| Task statement |
Please tally the lines of the listing that hold the string "degrees", and reply with that total only.

| Data provided |

━━━

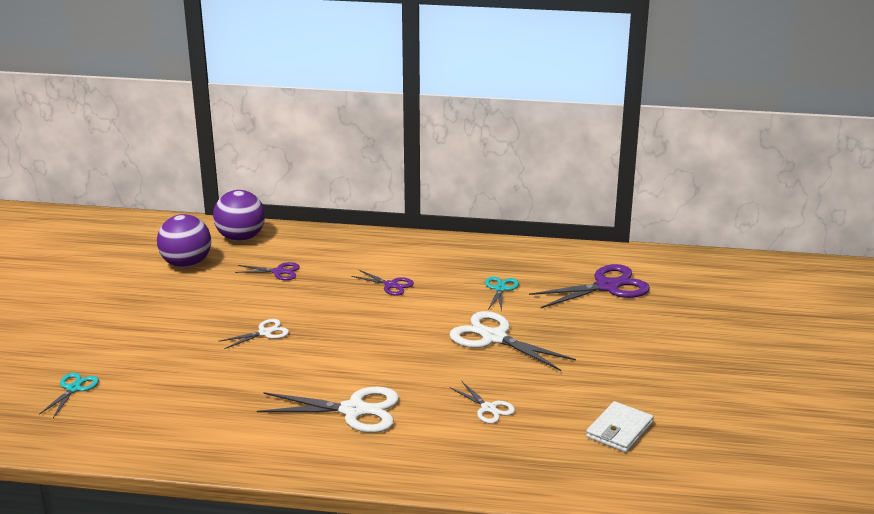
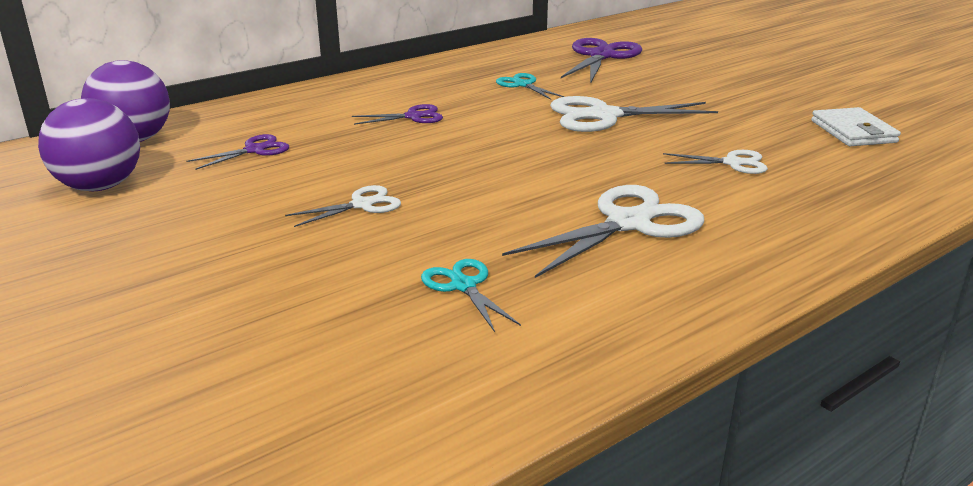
camera: 45 degrees left, 0 degrees up
turquoise scissors [39,373,99,418] -> turquoise scissors moved to [421,259,521,332]
white scissors [219,319,289,349] -> white scissors turned 45 degrees clockwise [285,185,401,227]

━━━

| Task solution |
2